• YOUR INSTRUCTIONS
Copy all of the data below word for word, leaving out the pictures.

Collected data entries

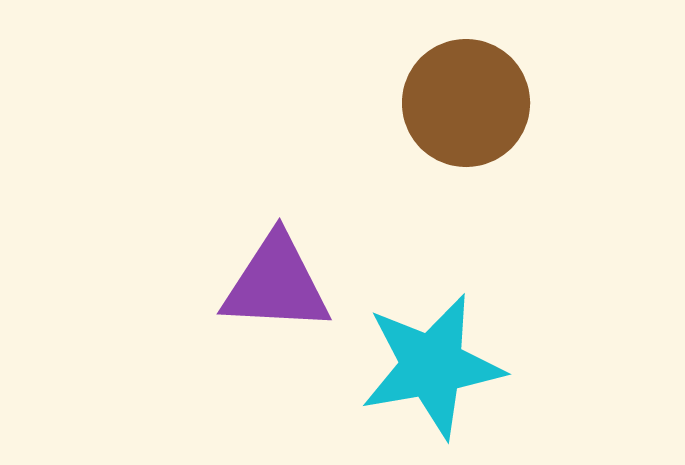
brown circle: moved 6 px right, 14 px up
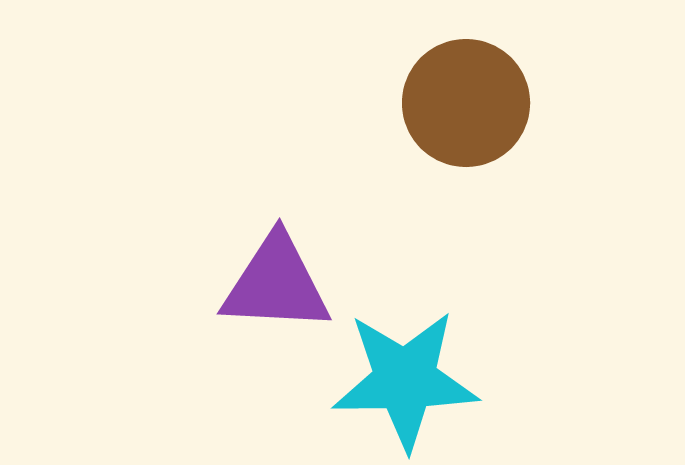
cyan star: moved 27 px left, 14 px down; rotated 9 degrees clockwise
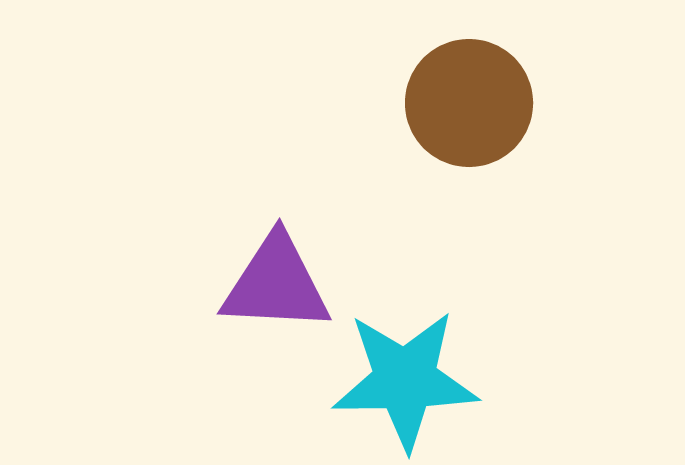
brown circle: moved 3 px right
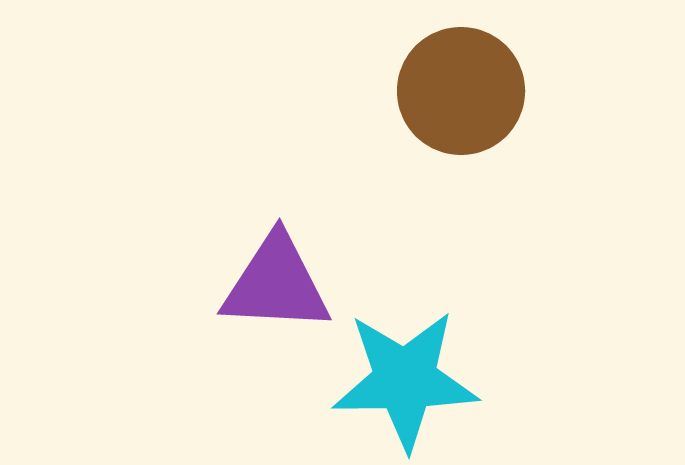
brown circle: moved 8 px left, 12 px up
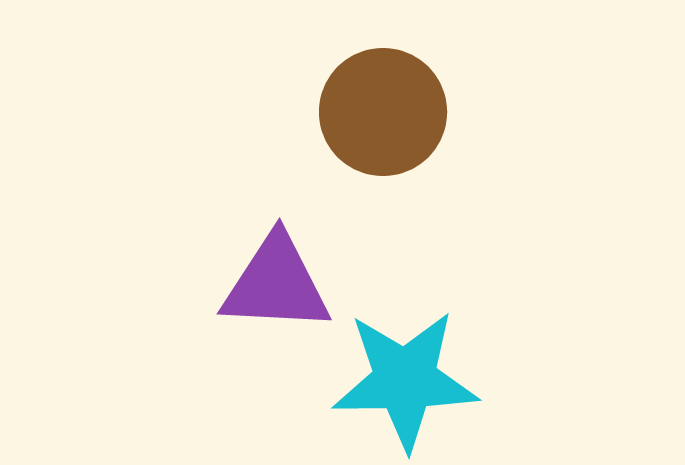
brown circle: moved 78 px left, 21 px down
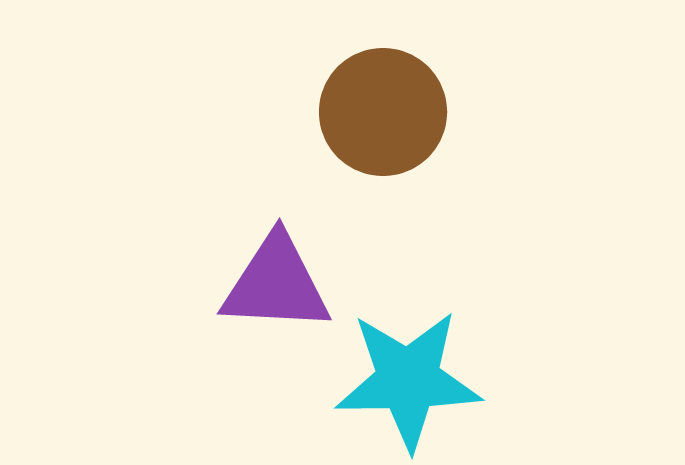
cyan star: moved 3 px right
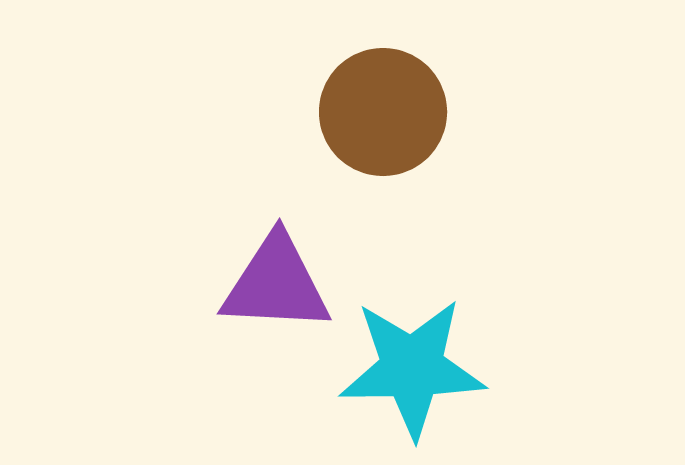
cyan star: moved 4 px right, 12 px up
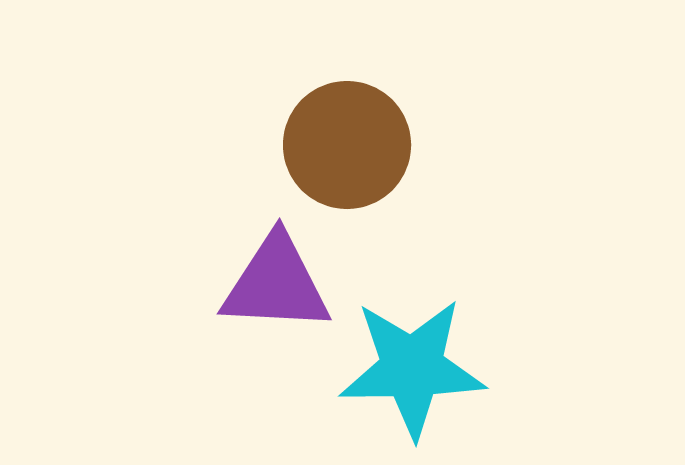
brown circle: moved 36 px left, 33 px down
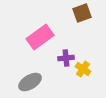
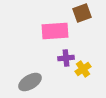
pink rectangle: moved 15 px right, 6 px up; rotated 32 degrees clockwise
yellow cross: rotated 21 degrees clockwise
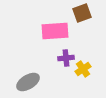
gray ellipse: moved 2 px left
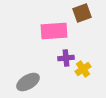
pink rectangle: moved 1 px left
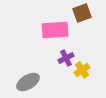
pink rectangle: moved 1 px right, 1 px up
purple cross: rotated 21 degrees counterclockwise
yellow cross: moved 1 px left, 1 px down
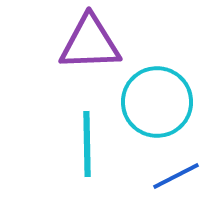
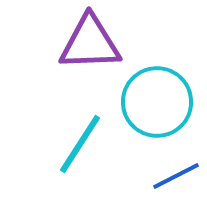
cyan line: moved 7 px left; rotated 34 degrees clockwise
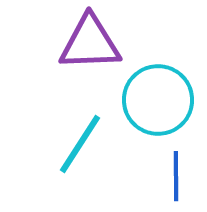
cyan circle: moved 1 px right, 2 px up
blue line: rotated 63 degrees counterclockwise
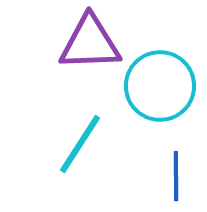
cyan circle: moved 2 px right, 14 px up
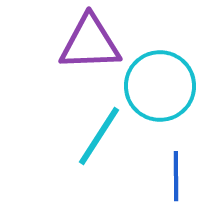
cyan line: moved 19 px right, 8 px up
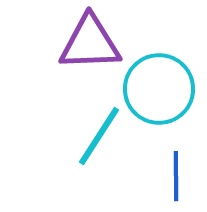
cyan circle: moved 1 px left, 3 px down
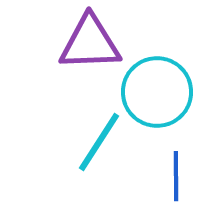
cyan circle: moved 2 px left, 3 px down
cyan line: moved 6 px down
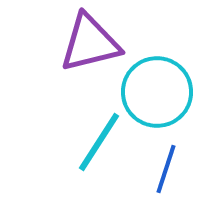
purple triangle: rotated 12 degrees counterclockwise
blue line: moved 10 px left, 7 px up; rotated 18 degrees clockwise
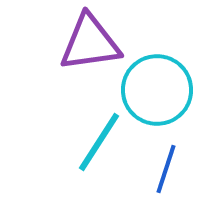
purple triangle: rotated 6 degrees clockwise
cyan circle: moved 2 px up
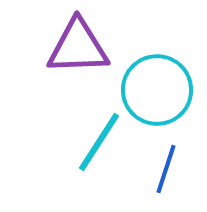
purple triangle: moved 12 px left, 4 px down; rotated 6 degrees clockwise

• RESPONSE TO THE EXERCISE
brown circle: moved 6 px right, 14 px up
cyan star: moved 27 px left, 14 px down; rotated 9 degrees clockwise
brown circle: moved 3 px right
brown circle: moved 8 px left, 12 px up
brown circle: moved 78 px left, 21 px down
cyan star: moved 3 px right
cyan star: moved 4 px right, 12 px up
brown circle: moved 36 px left, 33 px down
pink rectangle: moved 15 px right, 6 px up; rotated 32 degrees clockwise
yellow cross: rotated 21 degrees clockwise
gray ellipse: moved 2 px left
pink rectangle: moved 1 px left
pink rectangle: moved 1 px right, 1 px up
purple cross: rotated 21 degrees counterclockwise
yellow cross: moved 1 px left, 1 px down
cyan line: moved 7 px left; rotated 34 degrees clockwise
cyan circle: moved 1 px right, 2 px up
blue line: rotated 63 degrees counterclockwise
cyan circle: moved 2 px right, 14 px up
cyan line: moved 19 px right, 8 px up
cyan circle: moved 1 px left, 3 px down
cyan circle: moved 2 px left, 3 px down
cyan line: moved 6 px down
purple triangle: rotated 12 degrees counterclockwise
blue line: moved 10 px left, 7 px up; rotated 18 degrees clockwise
purple triangle: rotated 6 degrees clockwise
cyan circle: moved 2 px up
purple triangle: moved 12 px left, 4 px down; rotated 6 degrees clockwise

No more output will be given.